POLECENIE
Zwróć dosłownie wiersze rekordów od wiersza z „brown L-shape: moved 14 px up” do wiersza z „yellow ellipse at”, łącznie z oboma skrajnymi. Pomiń w odpowiedzi obrazy.

MATERIAŁY DO ĆWICZENIA
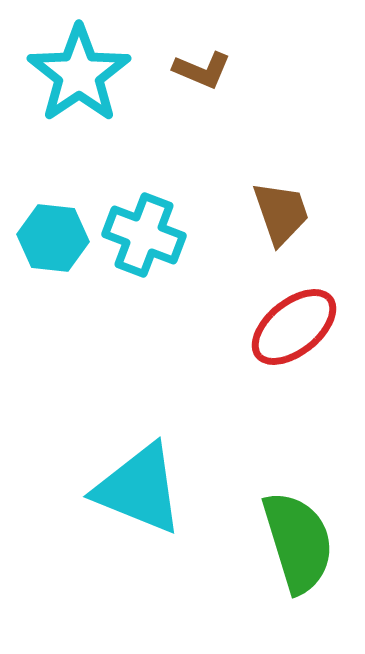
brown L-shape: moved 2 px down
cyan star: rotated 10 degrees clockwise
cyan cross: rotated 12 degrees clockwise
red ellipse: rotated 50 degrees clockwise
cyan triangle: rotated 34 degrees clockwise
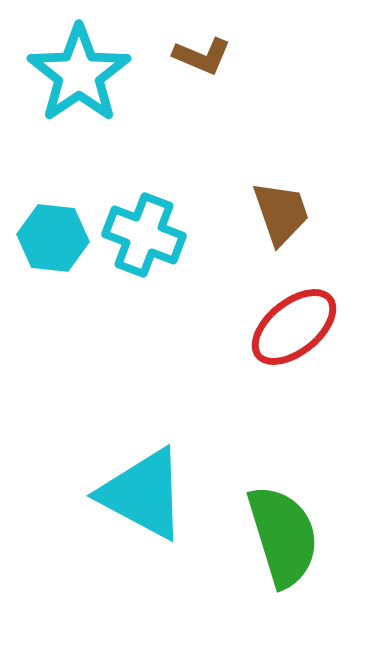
brown L-shape: moved 14 px up
cyan triangle: moved 4 px right, 5 px down; rotated 6 degrees clockwise
green semicircle: moved 15 px left, 6 px up
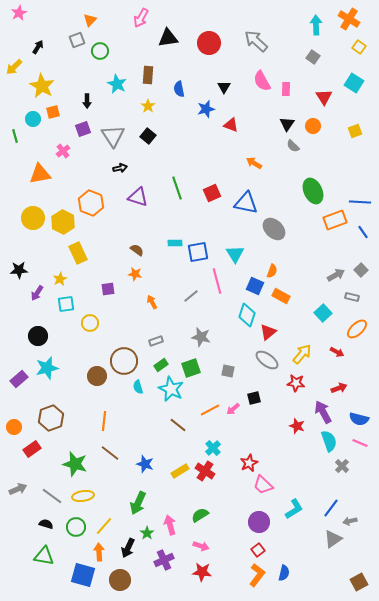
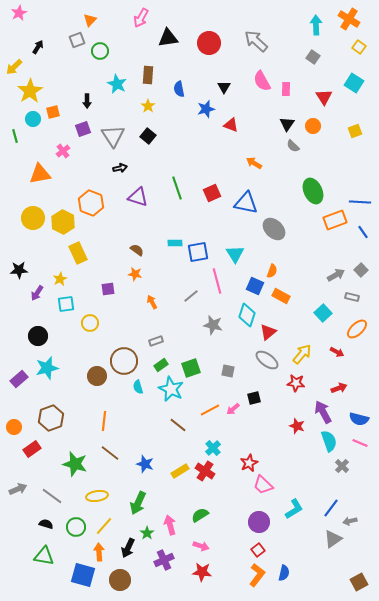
yellow star at (42, 86): moved 12 px left, 5 px down; rotated 10 degrees clockwise
gray star at (201, 337): moved 12 px right, 12 px up
yellow ellipse at (83, 496): moved 14 px right
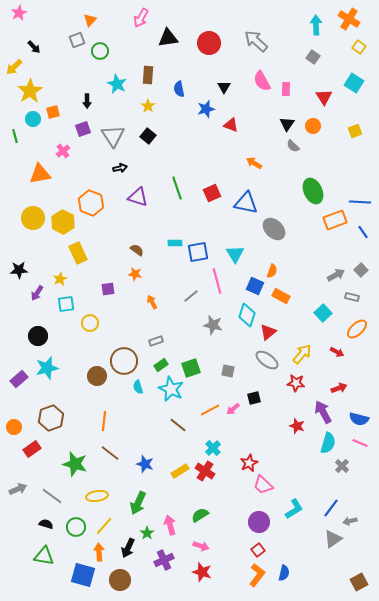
black arrow at (38, 47): moved 4 px left; rotated 104 degrees clockwise
cyan semicircle at (329, 441): moved 1 px left, 2 px down; rotated 35 degrees clockwise
red star at (202, 572): rotated 12 degrees clockwise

POPRAWNY WYNIK
brown L-shape: moved 14 px up
cyan triangle: moved 4 px right, 5 px down; rotated 6 degrees clockwise
green semicircle: moved 15 px left, 6 px up
yellow star at (42, 86): moved 12 px left, 5 px down; rotated 10 degrees clockwise
gray star at (201, 337): moved 12 px right, 12 px up
yellow ellipse at (83, 496): moved 14 px right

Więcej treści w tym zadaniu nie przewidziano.